====== Input data
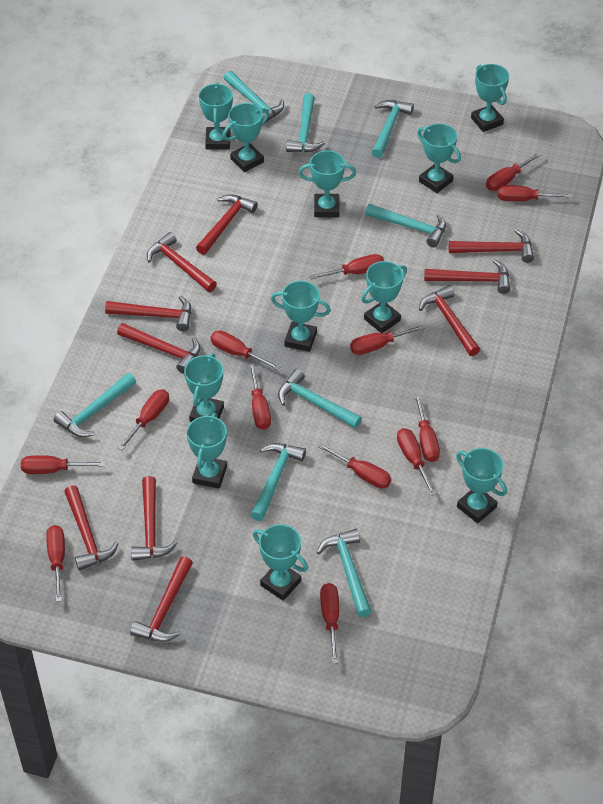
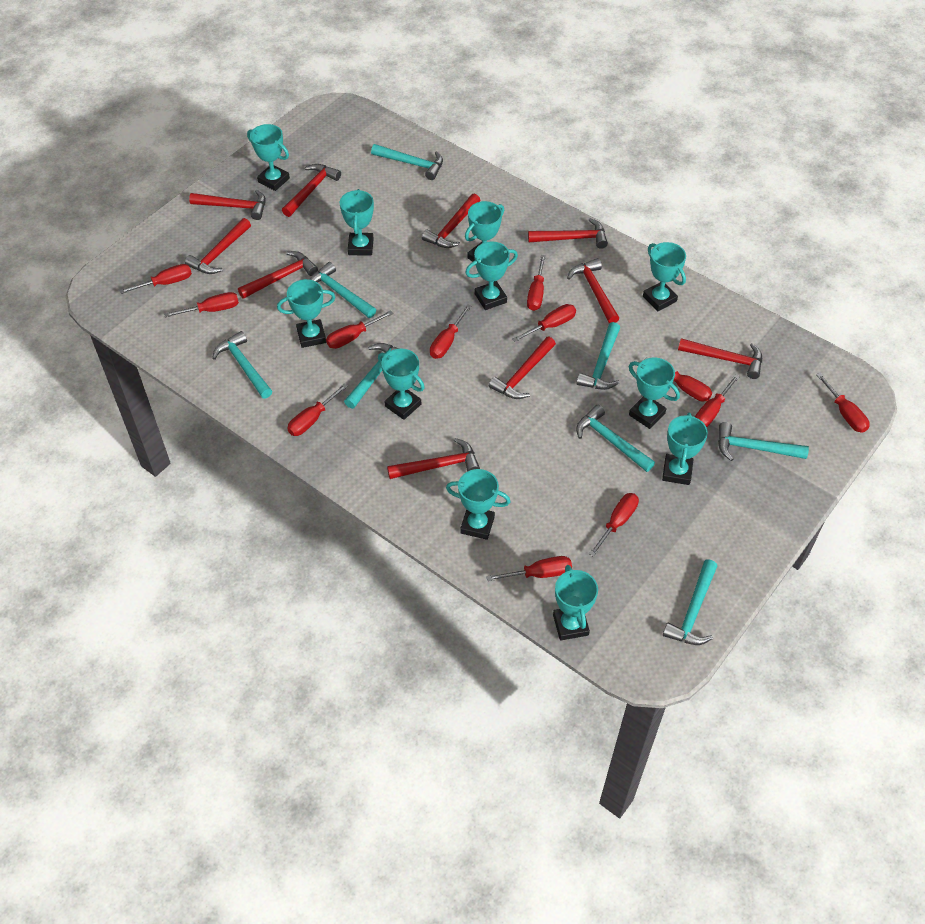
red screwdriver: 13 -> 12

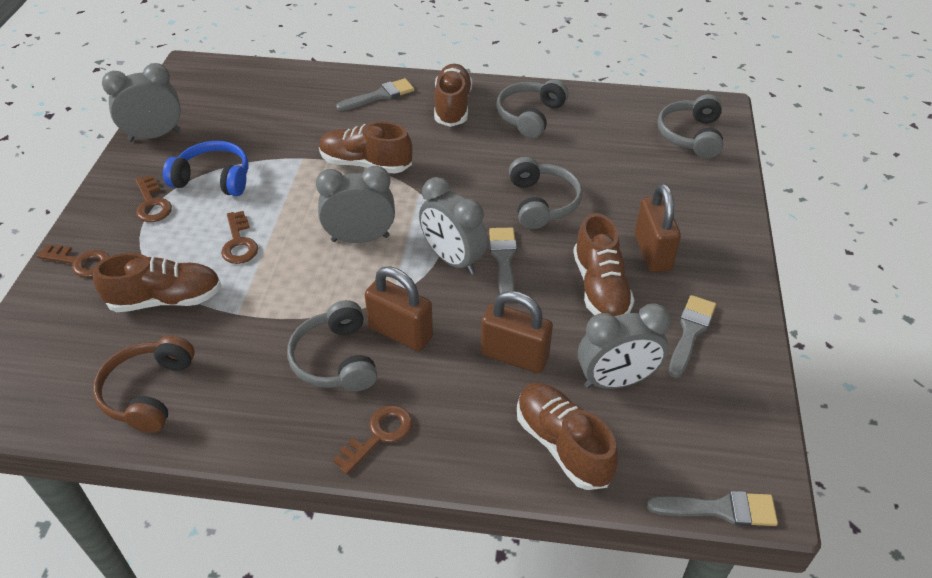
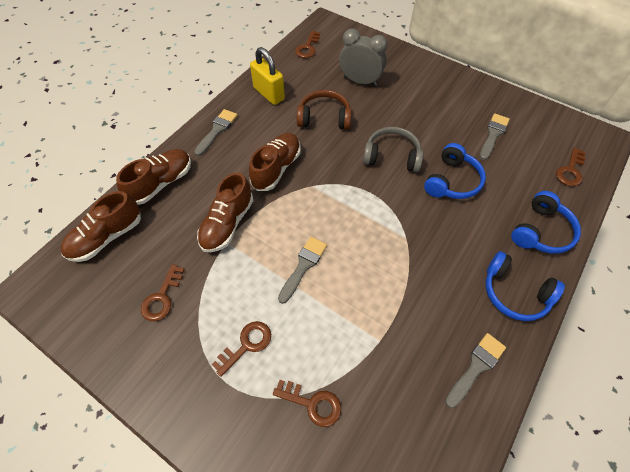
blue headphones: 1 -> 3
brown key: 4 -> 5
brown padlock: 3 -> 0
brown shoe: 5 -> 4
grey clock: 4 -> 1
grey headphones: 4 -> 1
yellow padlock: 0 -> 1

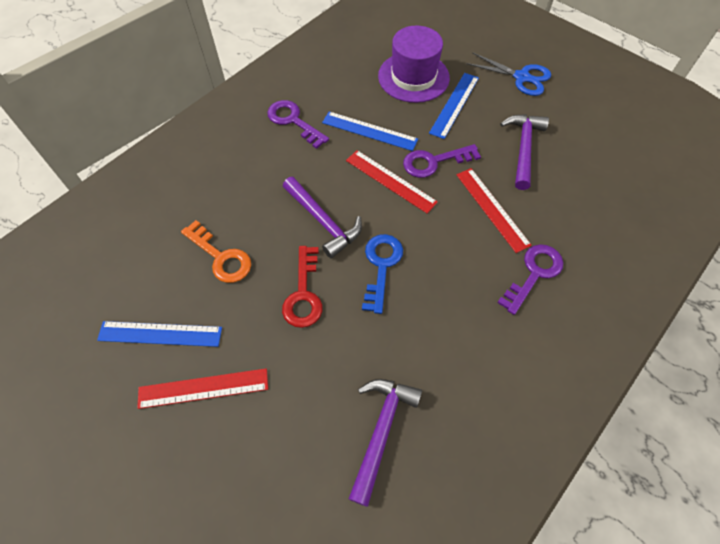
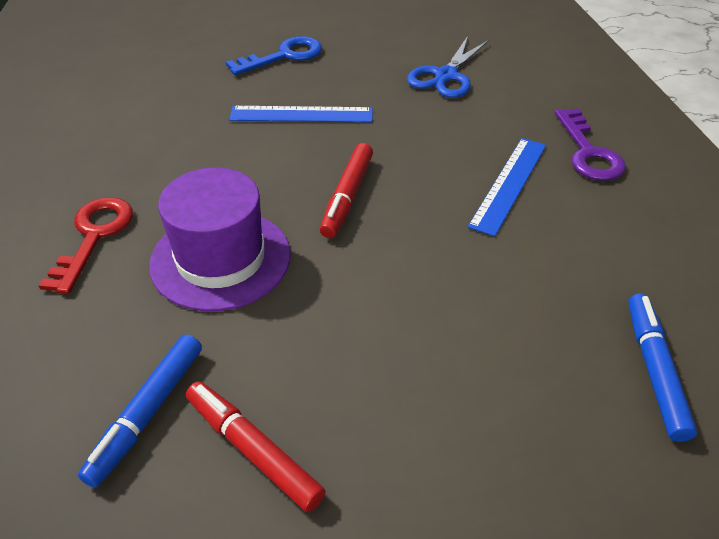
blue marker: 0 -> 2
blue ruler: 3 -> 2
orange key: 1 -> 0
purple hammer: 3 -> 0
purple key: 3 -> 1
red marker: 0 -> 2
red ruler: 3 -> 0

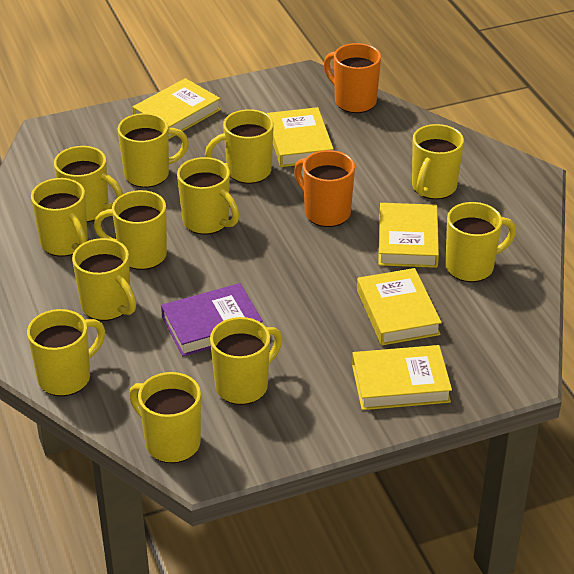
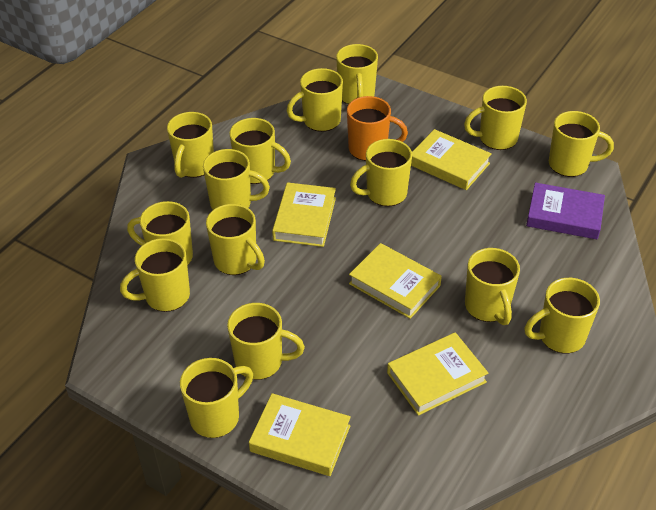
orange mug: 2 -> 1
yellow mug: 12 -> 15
============
[About this exercise]: The reply must match the records exactly, apart from the pictures, which are left out.

[Output of the exercise]:
red screwdriver: 13 -> 12

blue headphones: 1 -> 3
brown key: 4 -> 5
brown padlock: 3 -> 0
brown shoe: 5 -> 4
grey clock: 4 -> 1
grey headphones: 4 -> 1
yellow padlock: 0 -> 1

blue marker: 0 -> 2
blue ruler: 3 -> 2
orange key: 1 -> 0
purple hammer: 3 -> 0
purple key: 3 -> 1
red marker: 0 -> 2
red ruler: 3 -> 0

orange mug: 2 -> 1
yellow mug: 12 -> 15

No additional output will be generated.